* Material *
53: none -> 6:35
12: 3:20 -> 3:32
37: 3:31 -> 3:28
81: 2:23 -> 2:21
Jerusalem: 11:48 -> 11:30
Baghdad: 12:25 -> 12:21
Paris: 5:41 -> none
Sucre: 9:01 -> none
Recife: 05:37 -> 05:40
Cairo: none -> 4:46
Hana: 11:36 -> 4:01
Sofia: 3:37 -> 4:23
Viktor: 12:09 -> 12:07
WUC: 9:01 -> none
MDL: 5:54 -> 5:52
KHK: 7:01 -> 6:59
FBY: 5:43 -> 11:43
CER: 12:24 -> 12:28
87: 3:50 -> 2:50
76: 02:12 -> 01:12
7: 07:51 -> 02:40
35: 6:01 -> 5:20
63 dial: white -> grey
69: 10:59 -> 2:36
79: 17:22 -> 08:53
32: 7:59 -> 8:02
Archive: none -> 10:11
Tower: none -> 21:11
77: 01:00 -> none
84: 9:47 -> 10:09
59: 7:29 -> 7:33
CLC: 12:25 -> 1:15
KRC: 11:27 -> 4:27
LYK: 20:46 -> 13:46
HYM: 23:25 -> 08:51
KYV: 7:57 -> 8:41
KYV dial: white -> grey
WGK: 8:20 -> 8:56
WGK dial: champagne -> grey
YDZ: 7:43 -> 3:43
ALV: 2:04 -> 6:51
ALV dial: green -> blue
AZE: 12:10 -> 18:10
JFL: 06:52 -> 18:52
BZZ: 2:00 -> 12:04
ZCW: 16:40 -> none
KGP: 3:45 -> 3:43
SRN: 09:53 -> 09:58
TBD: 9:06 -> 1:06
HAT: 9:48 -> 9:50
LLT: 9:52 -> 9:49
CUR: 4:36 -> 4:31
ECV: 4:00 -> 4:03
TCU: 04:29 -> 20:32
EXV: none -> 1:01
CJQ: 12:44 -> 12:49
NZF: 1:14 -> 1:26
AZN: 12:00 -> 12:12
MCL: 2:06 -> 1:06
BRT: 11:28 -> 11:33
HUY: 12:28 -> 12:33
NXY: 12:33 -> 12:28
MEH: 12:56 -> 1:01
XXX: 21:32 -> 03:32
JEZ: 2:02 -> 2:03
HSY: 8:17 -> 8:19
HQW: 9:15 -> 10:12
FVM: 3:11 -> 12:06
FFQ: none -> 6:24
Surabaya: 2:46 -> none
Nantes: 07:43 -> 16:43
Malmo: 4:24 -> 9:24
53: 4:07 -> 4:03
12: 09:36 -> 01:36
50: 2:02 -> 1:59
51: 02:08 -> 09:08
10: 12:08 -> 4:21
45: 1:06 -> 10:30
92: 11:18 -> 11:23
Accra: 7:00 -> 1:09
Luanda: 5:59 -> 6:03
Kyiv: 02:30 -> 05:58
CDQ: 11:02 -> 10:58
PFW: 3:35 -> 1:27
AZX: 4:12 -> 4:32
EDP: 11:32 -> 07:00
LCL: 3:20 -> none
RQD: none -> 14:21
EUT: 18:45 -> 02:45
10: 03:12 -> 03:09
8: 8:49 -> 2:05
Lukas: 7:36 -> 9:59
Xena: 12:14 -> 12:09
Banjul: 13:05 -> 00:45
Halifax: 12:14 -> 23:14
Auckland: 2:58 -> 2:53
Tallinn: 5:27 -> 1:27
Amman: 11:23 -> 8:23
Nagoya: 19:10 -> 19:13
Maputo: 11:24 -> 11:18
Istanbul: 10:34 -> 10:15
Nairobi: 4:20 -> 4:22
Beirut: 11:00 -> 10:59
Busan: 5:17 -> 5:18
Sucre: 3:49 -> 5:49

* Exercise *
In the records, from the first line through the line containing "Istanbul: 10:34 -> 10:15", change every "dial" to "face" and leave everything else as it is.

* The reply *
53: none -> 6:35
12: 3:20 -> 3:32
37: 3:31 -> 3:28
81: 2:23 -> 2:21
Jerusalem: 11:48 -> 11:30
Baghdad: 12:25 -> 12:21
Paris: 5:41 -> none
Sucre: 9:01 -> none
Recife: 05:37 -> 05:40
Cairo: none -> 4:46
Hana: 11:36 -> 4:01
Sofia: 3:37 -> 4:23
Viktor: 12:09 -> 12:07
WUC: 9:01 -> none
MDL: 5:54 -> 5:52
KHK: 7:01 -> 6:59
FBY: 5:43 -> 11:43
CER: 12:24 -> 12:28
87: 3:50 -> 2:50
76: 02:12 -> 01:12
7: 07:51 -> 02:40
35: 6:01 -> 5:20
63 face: white -> grey
69: 10:59 -> 2:36
79: 17:22 -> 08:53
32: 7:59 -> 8:02
Archive: none -> 10:11
Tower: none -> 21:11
77: 01:00 -> none
84: 9:47 -> 10:09
59: 7:29 -> 7:33
CLC: 12:25 -> 1:15
KRC: 11:27 -> 4:27
LYK: 20:46 -> 13:46
HYM: 23:25 -> 08:51
KYV: 7:57 -> 8:41
KYV face: white -> grey
WGK: 8:20 -> 8:56
WGK face: champagne -> grey
YDZ: 7:43 -> 3:43
ALV: 2:04 -> 6:51
ALV face: green -> blue
AZE: 12:10 -> 18:10
JFL: 06:52 -> 18:52
BZZ: 2:00 -> 12:04
ZCW: 16:40 -> none
KGP: 3:45 -> 3:43
SRN: 09:53 -> 09:58
TBD: 9:06 -> 1:06
HAT: 9:48 -> 9:50
LLT: 9:52 -> 9:49
CUR: 4:36 -> 4:31
ECV: 4:00 -> 4:03
TCU: 04:29 -> 20:32
EXV: none -> 1:01
CJQ: 12:44 -> 12:49
NZF: 1:14 -> 1:26
AZN: 12:00 -> 12:12
MCL: 2:06 -> 1:06
BRT: 11:28 -> 11:33
HUY: 12:28 -> 12:33
NXY: 12:33 -> 12:28
MEH: 12:56 -> 1:01
XXX: 21:32 -> 03:32
JEZ: 2:02 -> 2:03
HSY: 8:17 -> 8:19
HQW: 9:15 -> 10:12
FVM: 3:11 -> 12:06
FFQ: none -> 6:24
Surabaya: 2:46 -> none
Nantes: 07:43 -> 16:43
Malmo: 4:24 -> 9:24
53: 4:07 -> 4:03
12: 09:36 -> 01:36
50: 2:02 -> 1:59
51: 02:08 -> 09:08
10: 12:08 -> 4:21
45: 1:06 -> 10:30
92: 11:18 -> 11:23
Accra: 7:00 -> 1:09
Luanda: 5:59 -> 6:03
Kyiv: 02:30 -> 05:58
CDQ: 11:02 -> 10:58
PFW: 3:35 -> 1:27
AZX: 4:12 -> 4:32
EDP: 11:32 -> 07:00
LCL: 3:20 -> none
RQD: none -> 14:21
EUT: 18:45 -> 02:45
10: 03:12 -> 03:09
8: 8:49 -> 2:05
Lukas: 7:36 -> 9:59
Xena: 12:14 -> 12:09
Banjul: 13:05 -> 00:45
Halifax: 12:14 -> 23:14
Auckland: 2:58 -> 2:53
Tallinn: 5:27 -> 1:27
Amman: 11:23 -> 8:23
Nagoya: 19:10 -> 19:13
Maputo: 11:24 -> 11:18
Istanbul: 10:34 -> 10:15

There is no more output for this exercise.